+++ Working data

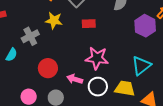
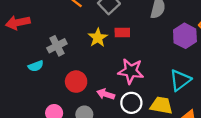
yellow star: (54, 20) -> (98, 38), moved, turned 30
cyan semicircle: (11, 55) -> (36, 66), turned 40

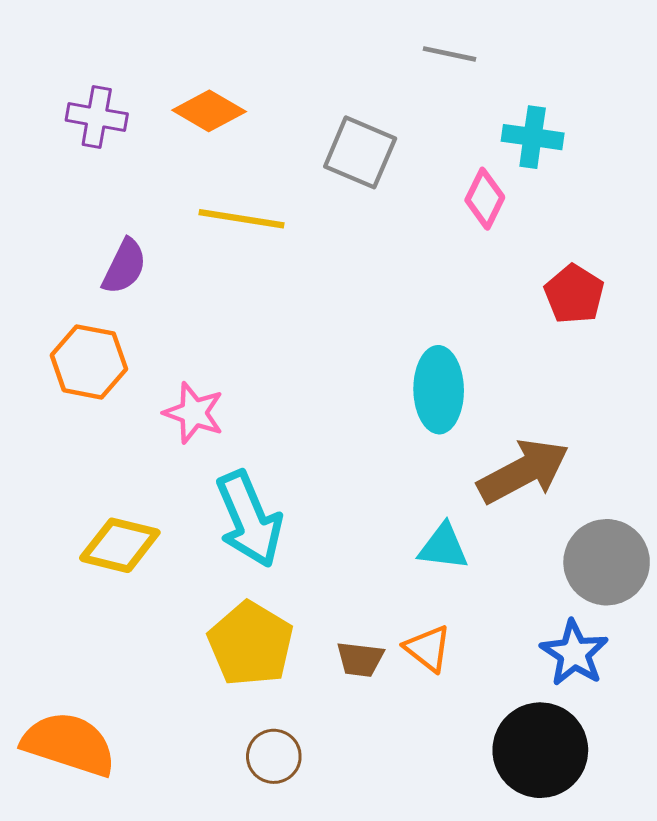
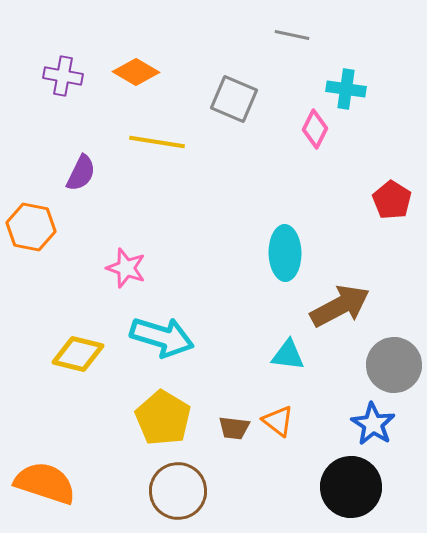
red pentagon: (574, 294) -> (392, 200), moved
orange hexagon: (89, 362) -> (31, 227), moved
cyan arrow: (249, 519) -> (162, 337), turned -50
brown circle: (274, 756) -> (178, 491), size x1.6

++++++

Scan the records for the word "cyan" and copy every line where it is found.

cyan semicircle: (11, 55) -> (36, 66), turned 40
cyan arrow: (249, 519) -> (162, 337), turned -50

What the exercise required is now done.